# Activity:
This exercise calls for every line of the data below with the string "grey" in it.

# Material provided:
____________________

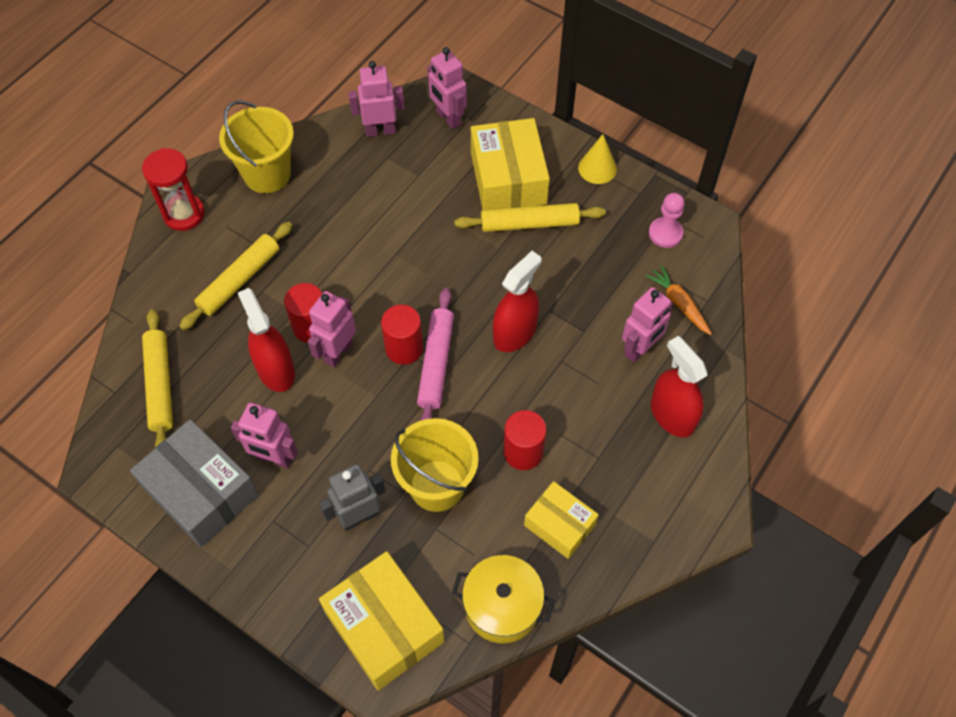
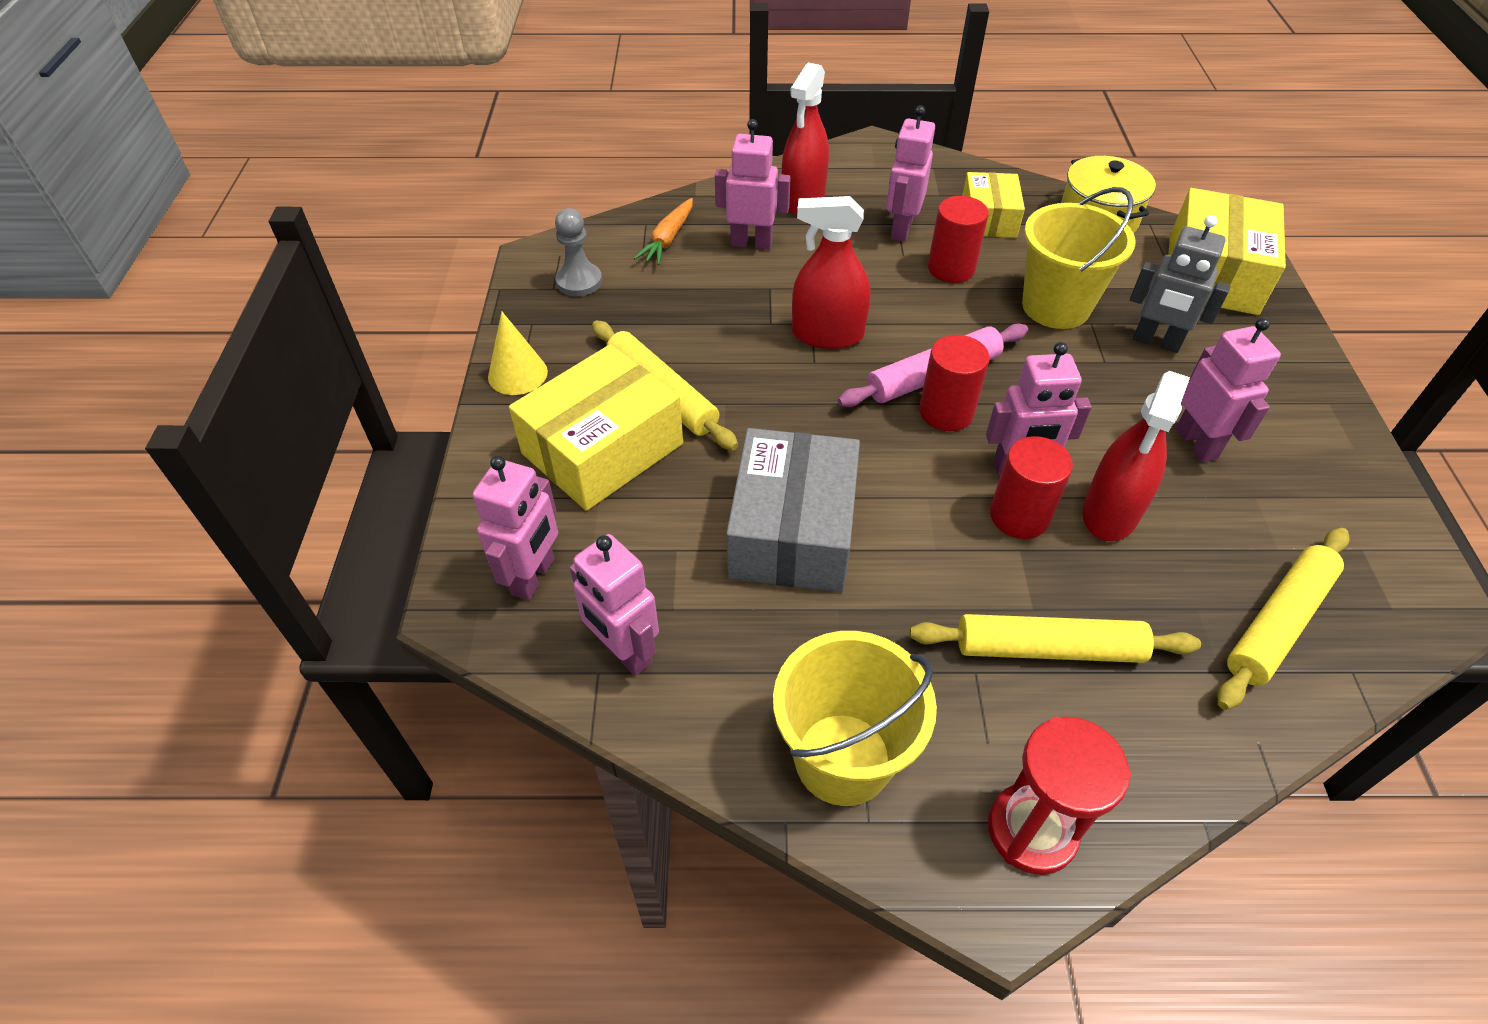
camera: 125 degrees left, 10 degrees down
(201, 491) = (1311, 481): grey box -> grey box (792, 531)
(589, 454) = (901, 229): none -> pink robot
(665, 233) = (579, 281): pink pawn -> grey pawn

____________________

# Your solution:
(201, 491) = (1311, 481): grey box -> grey box (792, 531)
(665, 233) = (579, 281): pink pawn -> grey pawn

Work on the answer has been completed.